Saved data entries
=-=-=

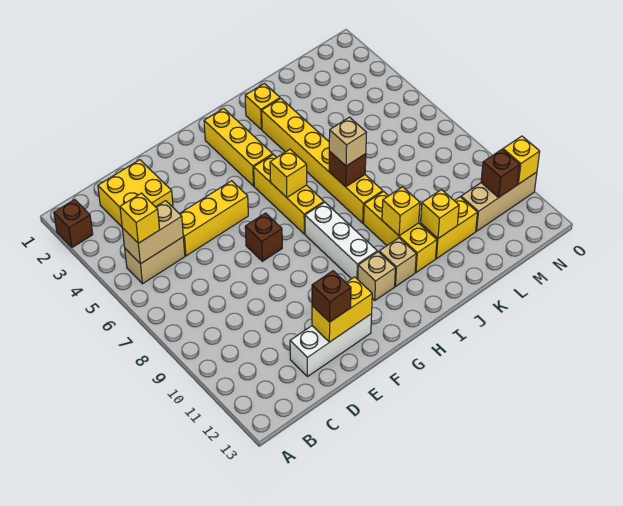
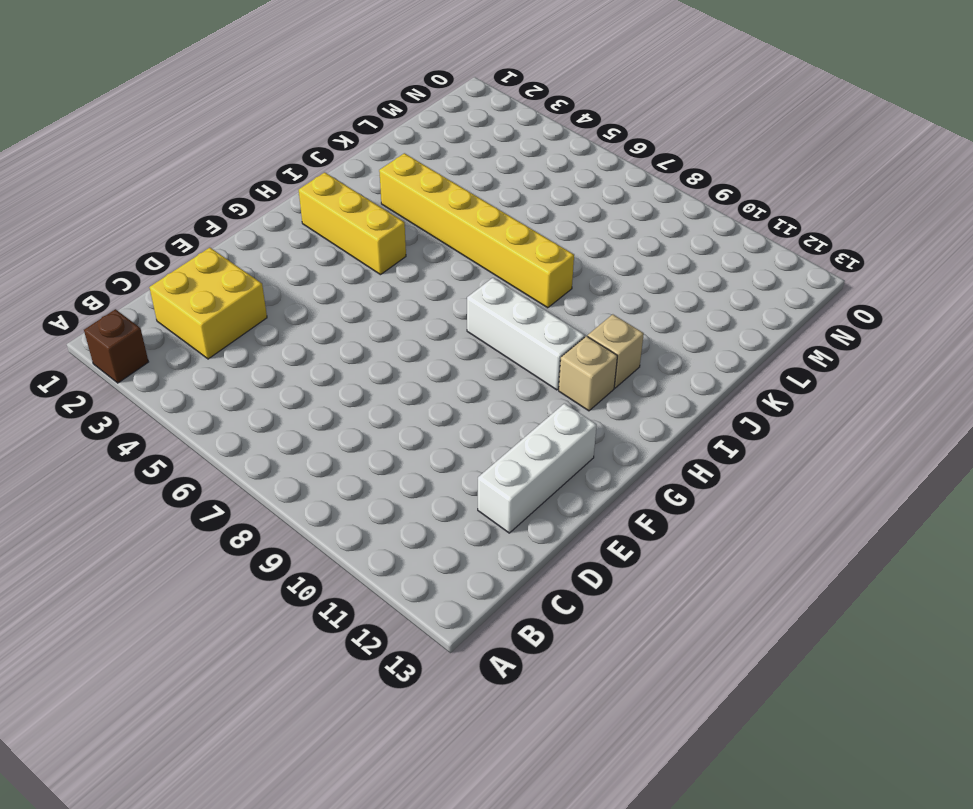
none -> tan brick B5:C5 level 1
none -> yellow brick D5:F5 level 1
none -> brown brick F7 level 1

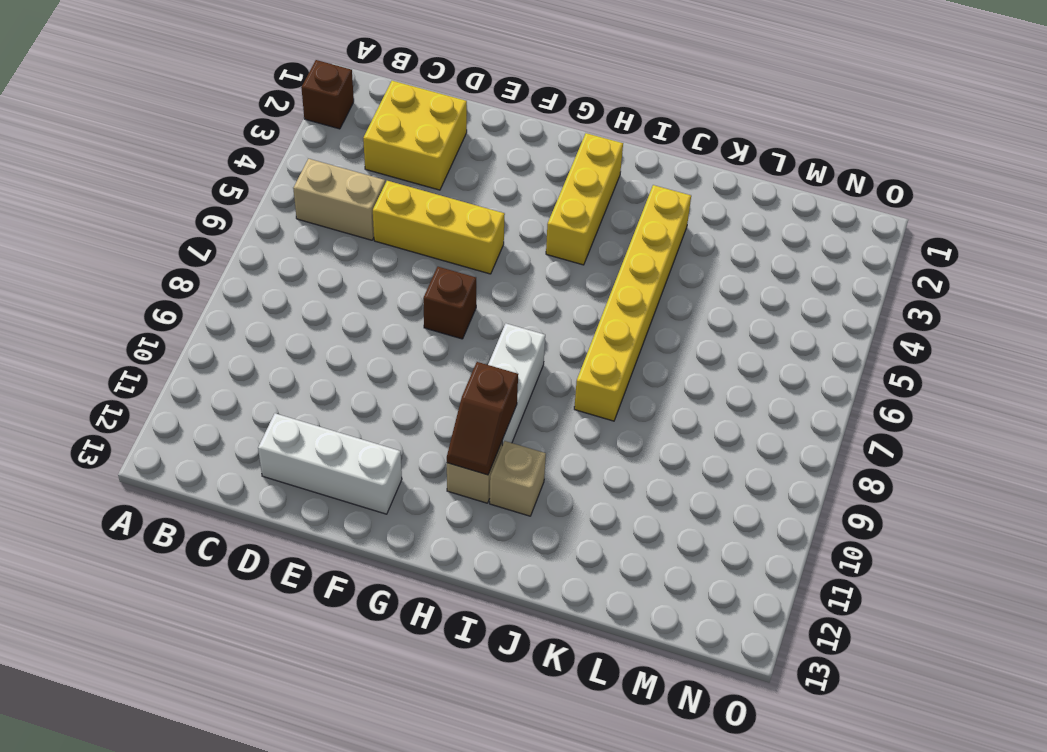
brown slope H10:H11 level 2 top 10 -> none
none -> yellow brick H5:H7 level 1
none -> yellow brick J2 level 1
none -> yellow brick J9:J11 level 1

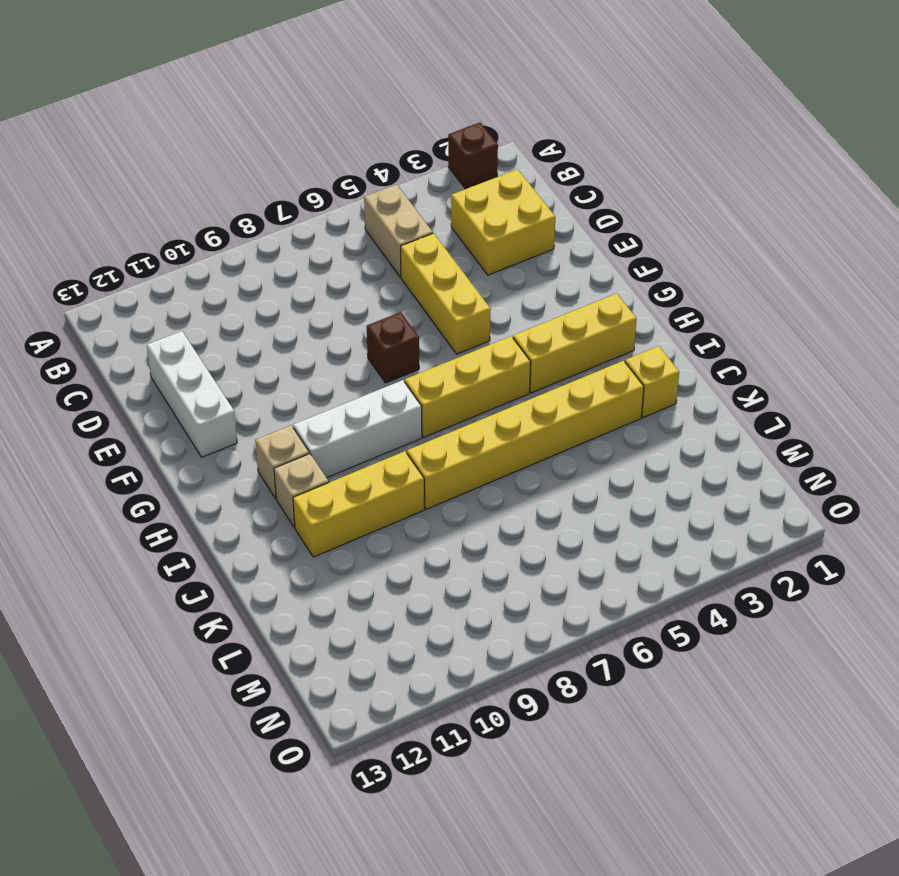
none -> yellow brick K11:L11 level 1
none -> tan brick M11:O11 level 1
none -> tan brick B5:C5 level 2

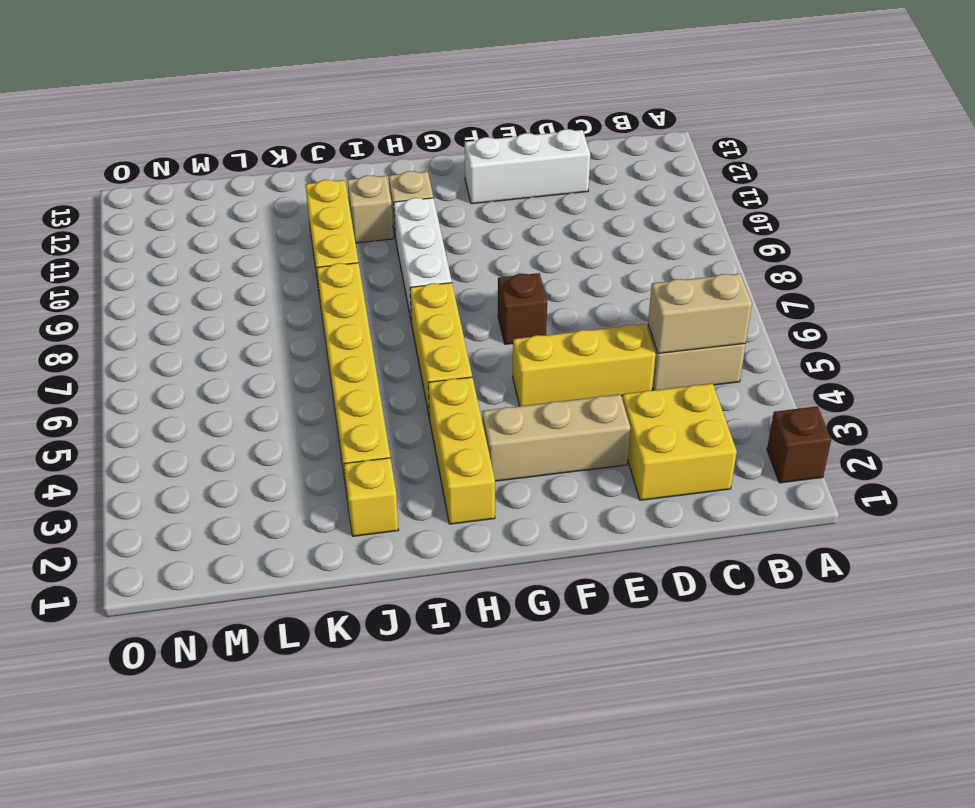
tan brick E3:G3 level 1 -> tan brick M11:O11 level 1
none -> yellow brick K11:L11 level 1
none -> yellow brick E12:F12 level 2
none -> yellow brick H6 level 2

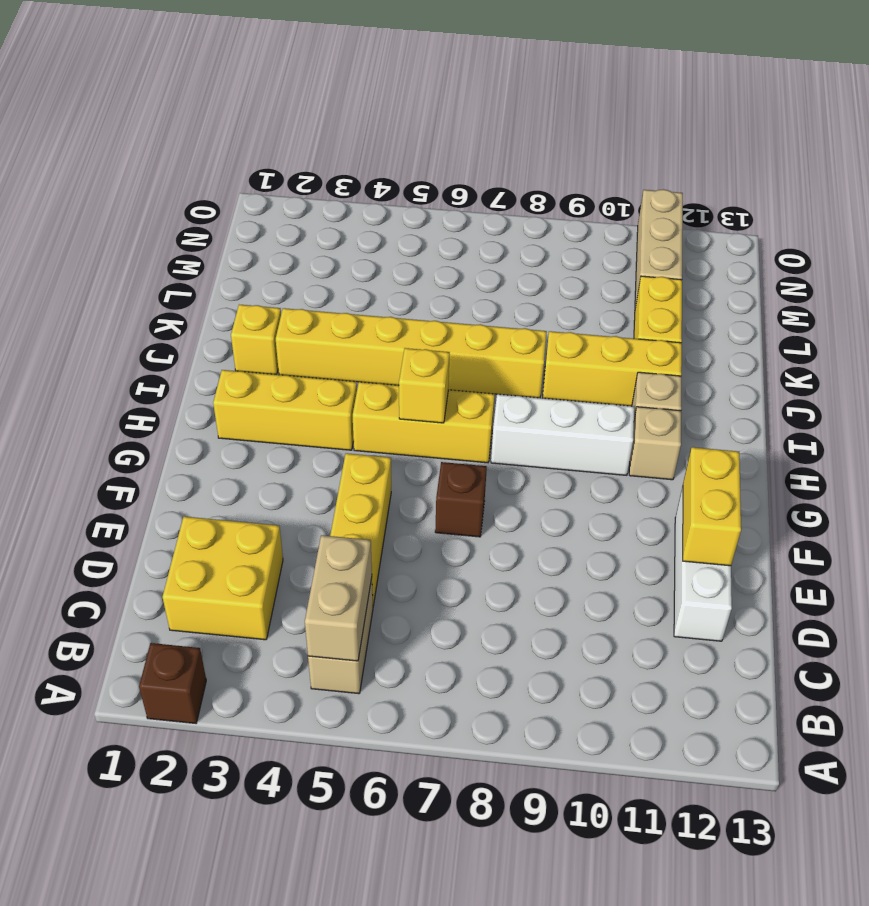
none -> brown brick J7 level 2
none -> yellow brick J10 level 2
none -> yellow brick K11 level 2

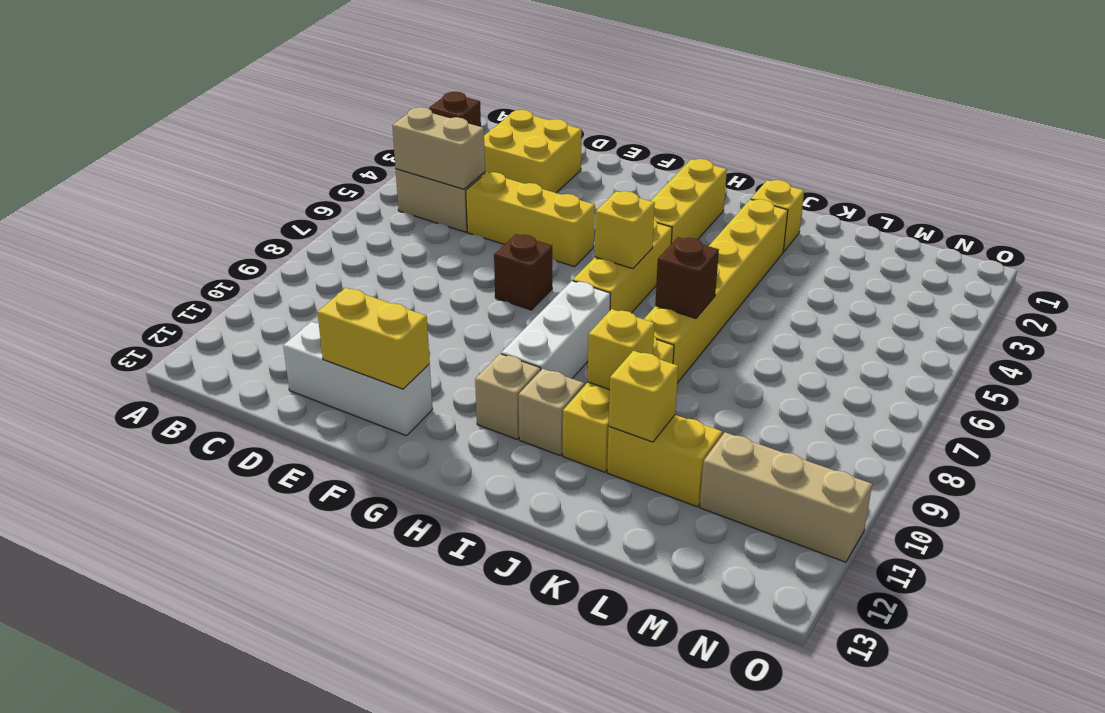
none -> brown brick N11 level 2
none -> yellow brick O11 level 2
none -> yellow brick B5 level 3

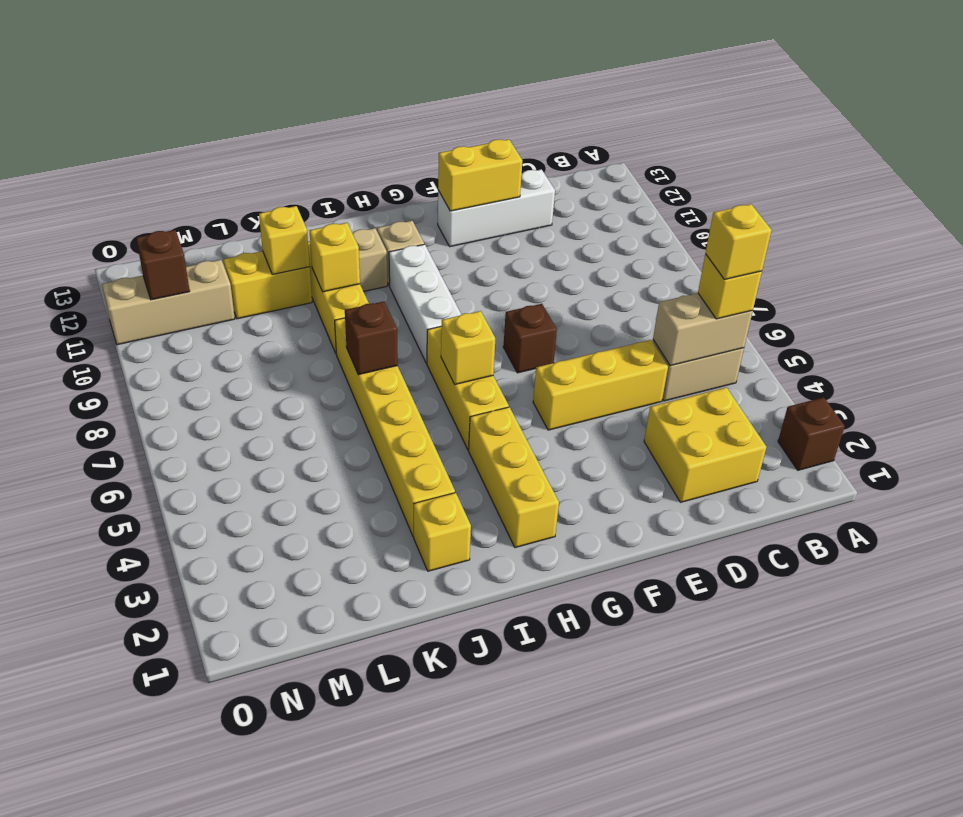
yellow brick B5 level 4 -> yellow brick O11 level 2
none -> brown brick E12 level 3
none -> tan brick J7 level 3

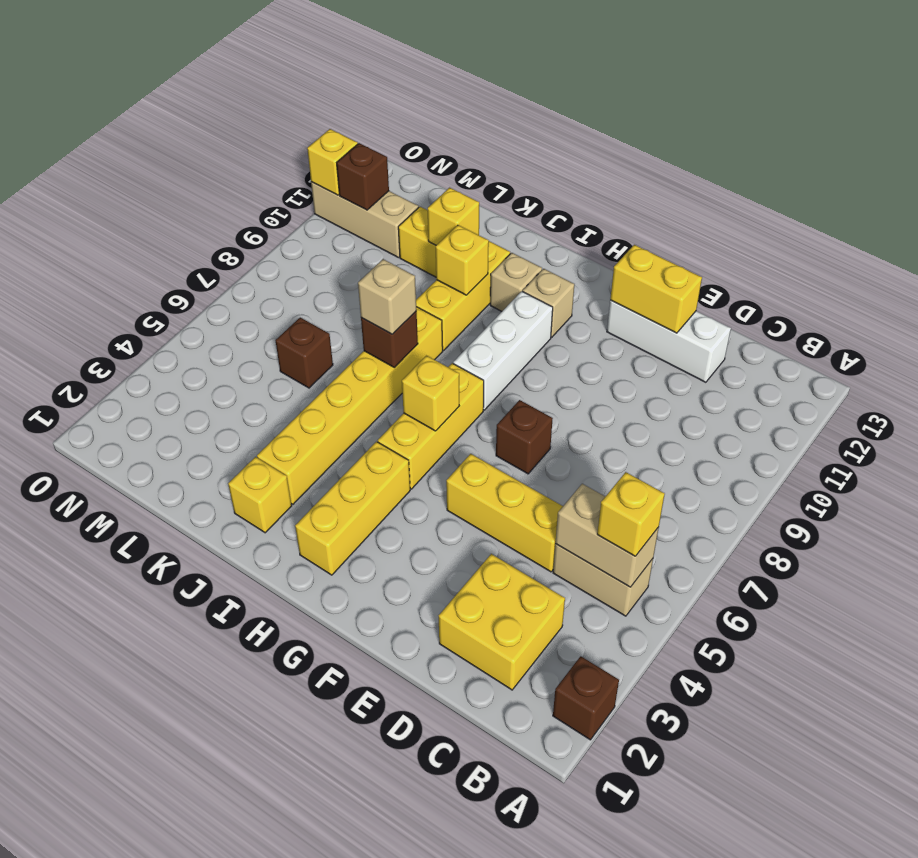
brown brick L6 level 1 -> brown brick E12 level 3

=-=-=

• **Task objective**
Exact copy, no pictures. Write out the lines in the entries above, starting with the line with "none -> yellow brick J10 level 2" and going on through the line with "none -> brown brick E12 level 3", keeping both.

• **Task solution**
none -> yellow brick J10 level 2
none -> yellow brick K11 level 2

none -> brown brick N11 level 2
none -> yellow brick O11 level 2
none -> yellow brick B5 level 3

yellow brick B5 level 4 -> yellow brick O11 level 2
none -> brown brick E12 level 3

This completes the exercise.